(DIRECTIONS FOR THIS TASK)
It is required that all of the data be written out exactly.

(Records excerpted from a collection)
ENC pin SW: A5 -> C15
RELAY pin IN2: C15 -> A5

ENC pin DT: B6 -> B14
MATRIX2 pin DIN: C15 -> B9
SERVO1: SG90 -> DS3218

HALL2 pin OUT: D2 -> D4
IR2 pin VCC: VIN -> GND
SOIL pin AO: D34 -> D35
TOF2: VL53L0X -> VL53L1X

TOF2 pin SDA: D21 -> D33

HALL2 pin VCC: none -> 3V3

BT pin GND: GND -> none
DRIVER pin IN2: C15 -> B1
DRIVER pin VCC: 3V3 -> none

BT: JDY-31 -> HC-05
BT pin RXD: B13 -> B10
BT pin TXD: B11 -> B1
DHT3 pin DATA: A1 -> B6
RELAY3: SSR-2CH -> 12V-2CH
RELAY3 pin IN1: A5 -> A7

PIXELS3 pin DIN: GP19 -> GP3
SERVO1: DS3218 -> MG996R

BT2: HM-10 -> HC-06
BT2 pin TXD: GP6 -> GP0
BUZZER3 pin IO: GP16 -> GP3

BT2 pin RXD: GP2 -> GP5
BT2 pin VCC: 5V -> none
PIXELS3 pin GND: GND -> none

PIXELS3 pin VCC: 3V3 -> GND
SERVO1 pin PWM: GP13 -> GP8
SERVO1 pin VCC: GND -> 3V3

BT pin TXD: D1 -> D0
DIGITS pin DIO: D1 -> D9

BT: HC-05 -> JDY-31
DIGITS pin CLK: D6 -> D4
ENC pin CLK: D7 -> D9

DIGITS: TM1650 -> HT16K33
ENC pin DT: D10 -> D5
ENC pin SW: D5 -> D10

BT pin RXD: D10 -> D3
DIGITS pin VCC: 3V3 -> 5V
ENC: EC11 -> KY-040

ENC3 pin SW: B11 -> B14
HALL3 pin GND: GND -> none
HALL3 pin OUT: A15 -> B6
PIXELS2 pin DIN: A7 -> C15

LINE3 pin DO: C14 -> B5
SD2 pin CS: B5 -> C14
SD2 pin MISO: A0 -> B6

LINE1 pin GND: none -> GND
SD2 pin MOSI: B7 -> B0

(EXERCISE ANSWER)
ENC pin SW: A5 -> C15
RELAY pin IN2: C15 -> A5

ENC pin DT: B6 -> B14
MATRIX2 pin DIN: C15 -> B9
SERVO1: SG90 -> DS3218

HALL2 pin OUT: D2 -> D4
IR2 pin VCC: VIN -> GND
SOIL pin AO: D34 -> D35
TOF2: VL53L0X -> VL53L1X

TOF2 pin SDA: D21 -> D33

HALL2 pin VCC: none -> 3V3

BT pin GND: GND -> none
DRIVER pin IN2: C15 -> B1
DRIVER pin VCC: 3V3 -> none

BT: JDY-31 -> HC-05
BT pin RXD: B13 -> B10
BT pin TXD: B11 -> B1
DHT3 pin DATA: A1 -> B6
RELAY3: SSR-2CH -> 12V-2CH
RELAY3 pin IN1: A5 -> A7

PIXELS3 pin DIN: GP19 -> GP3
SERVO1: DS3218 -> MG996R

BT2: HM-10 -> HC-06
BT2 pin TXD: GP6 -> GP0
BUZZER3 pin IO: GP16 -> GP3

BT2 pin RXD: GP2 -> GP5
BT2 pin VCC: 5V -> none
PIXELS3 pin GND: GND -> none

PIXELS3 pin VCC: 3V3 -> GND
SERVO1 pin PWM: GP13 -> GP8
SERVO1 pin VCC: GND -> 3V3

BT pin TXD: D1 -> D0
DIGITS pin DIO: D1 -> D9

BT: HC-05 -> JDY-31
DIGITS pin CLK: D6 -> D4
ENC pin CLK: D7 -> D9

DIGITS: TM1650 -> HT16K33
ENC pin DT: D10 -> D5
ENC pin SW: D5 -> D10

BT pin RXD: D10 -> D3
DIGITS pin VCC: 3V3 -> 5V
ENC: EC11 -> KY-040

ENC3 pin SW: B11 -> B14
HALL3 pin GND: GND -> none
HALL3 pin OUT: A15 -> B6
PIXELS2 pin DIN: A7 -> C15

LINE3 pin DO: C14 -> B5
SD2 pin CS: B5 -> C14
SD2 pin MISO: A0 -> B6

LINE1 pin GND: none -> GND
SD2 pin MOSI: B7 -> B0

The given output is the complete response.